[[ Provided records open ]]

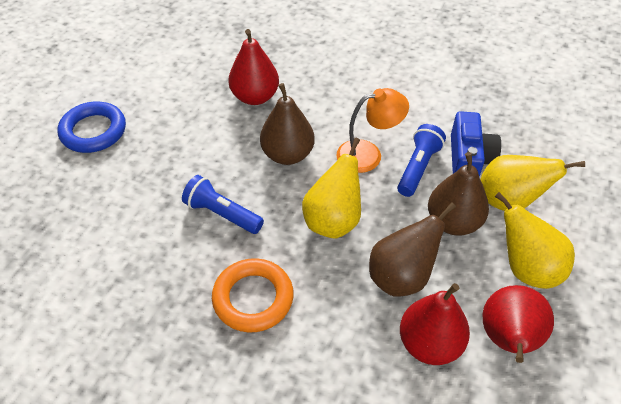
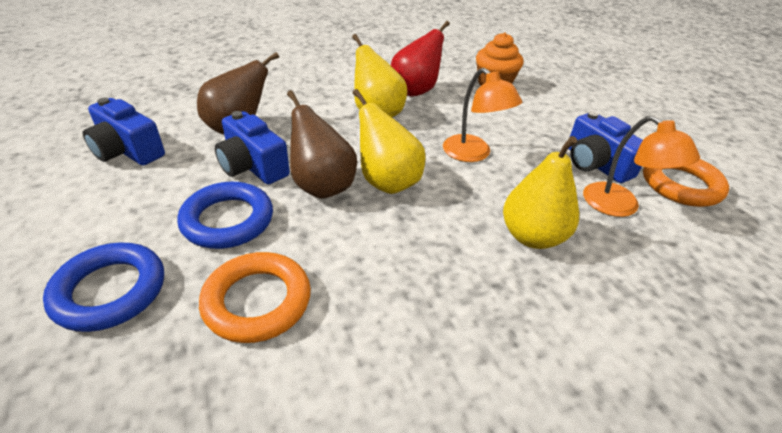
blue camera: 1 -> 3
blue flashlight: 2 -> 0
blue ring: 1 -> 2
brown pear: 3 -> 2
orange cupcake: 0 -> 1
orange lamp: 1 -> 2
orange ring: 1 -> 2
red pear: 3 -> 1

[[ Provided records closed ]]

Identify the lines of the data that contain the word "blue". Copy each of them.

blue camera: 1 -> 3
blue flashlight: 2 -> 0
blue ring: 1 -> 2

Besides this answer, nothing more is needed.